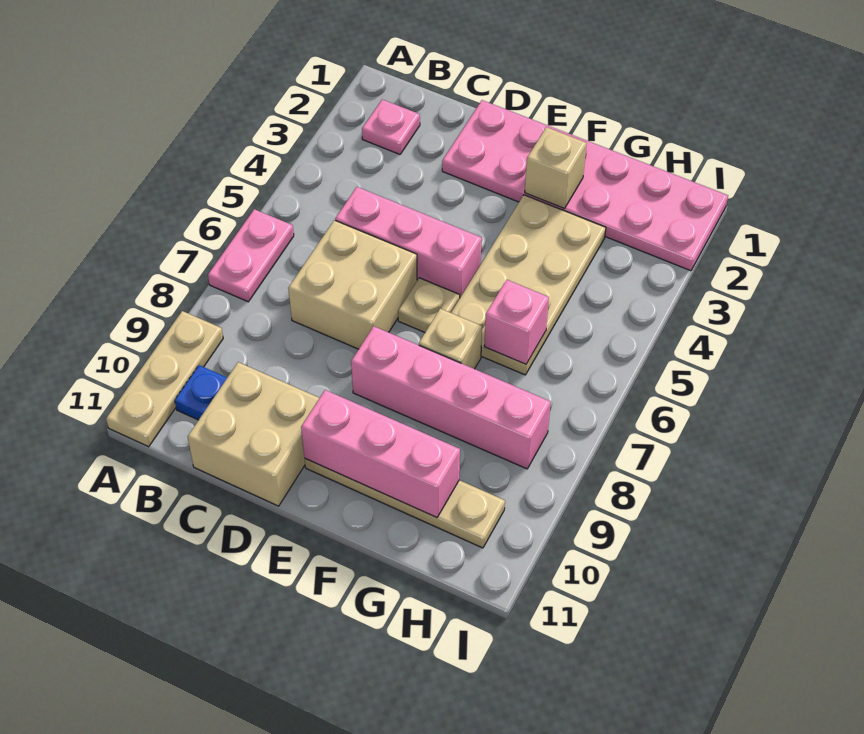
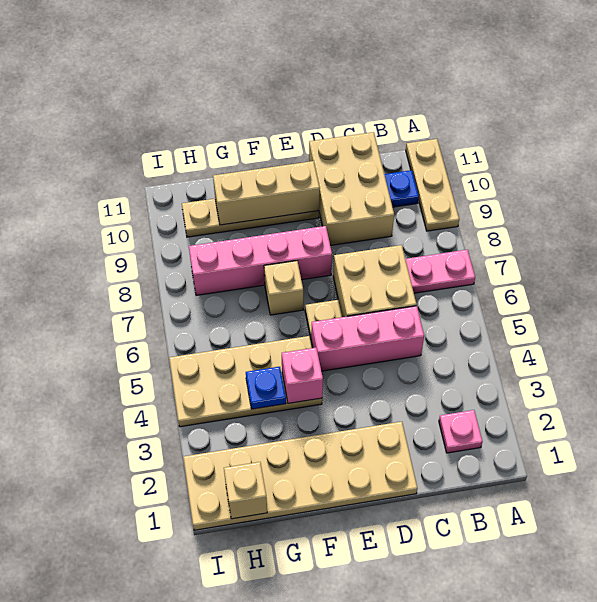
pink plate A6:A7 level 1 -> pink plate A7:B7 level 1
tan brick C10:D11 level 1 -> tan brick C9:D11 level 1
pink plate D1:I2 level 1 -> tan plate D1:I2 level 1
pink brick E10:G10 level 2 -> tan brick E10:G10 level 2
tan brick F2 level 2 -> tan brick H1 level 2
tan plate F3:G6 level 1 -> tan plate F4:I5 level 1
none -> blue plate G4 level 2
pink brick G6 level 2 -> pink brick F4 level 2

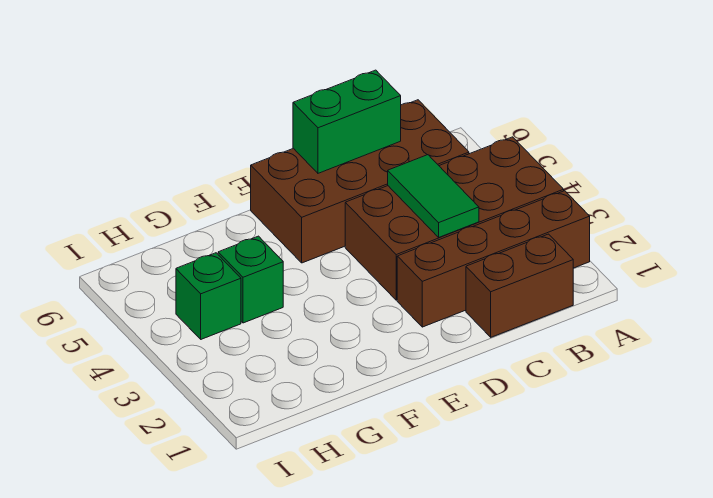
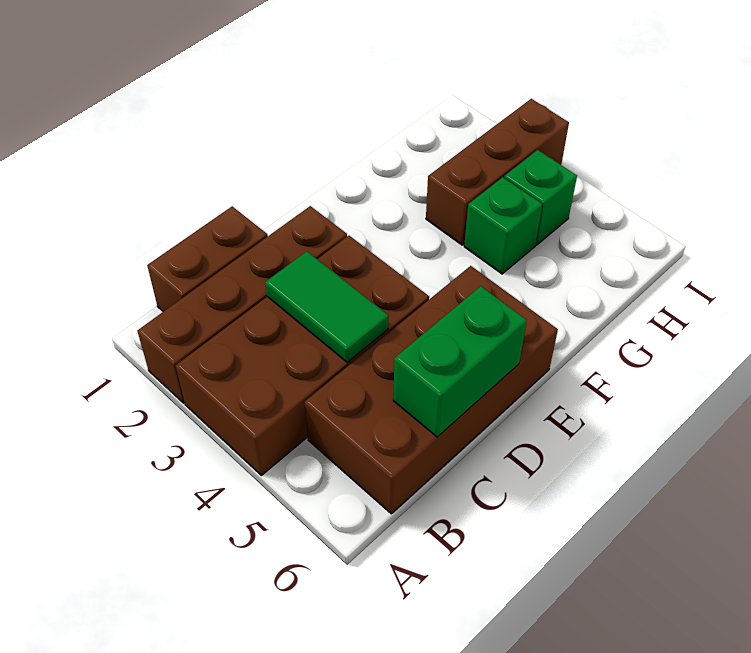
none -> brown brick G3:I3 level 1

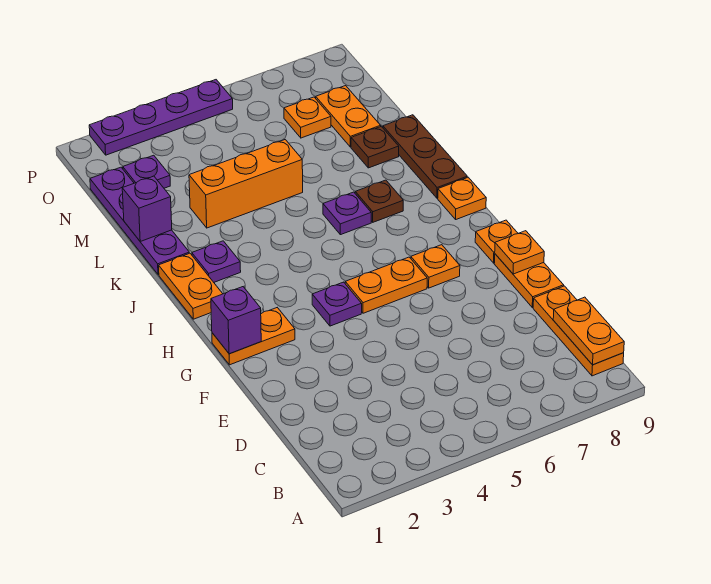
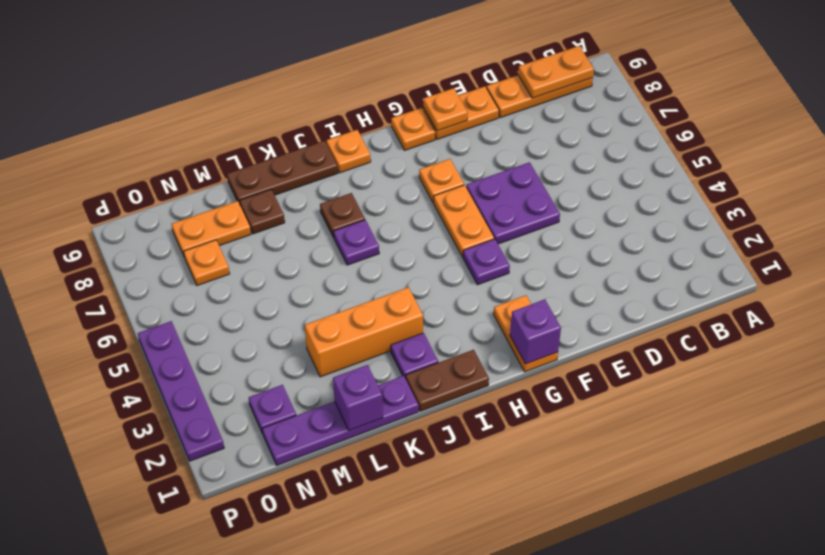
none -> purple plate E5:F6 level 1
orange plate I1:J1 level 1 -> brown plate I1:J1 level 1
orange brick L3:L5 level 1 -> orange brick J3:L3 level 1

——

Copy each line in the listing where "brown" appears.

• _Written answer_:
none -> brown brick G3:I3 level 1
orange plate I1:J1 level 1 -> brown plate I1:J1 level 1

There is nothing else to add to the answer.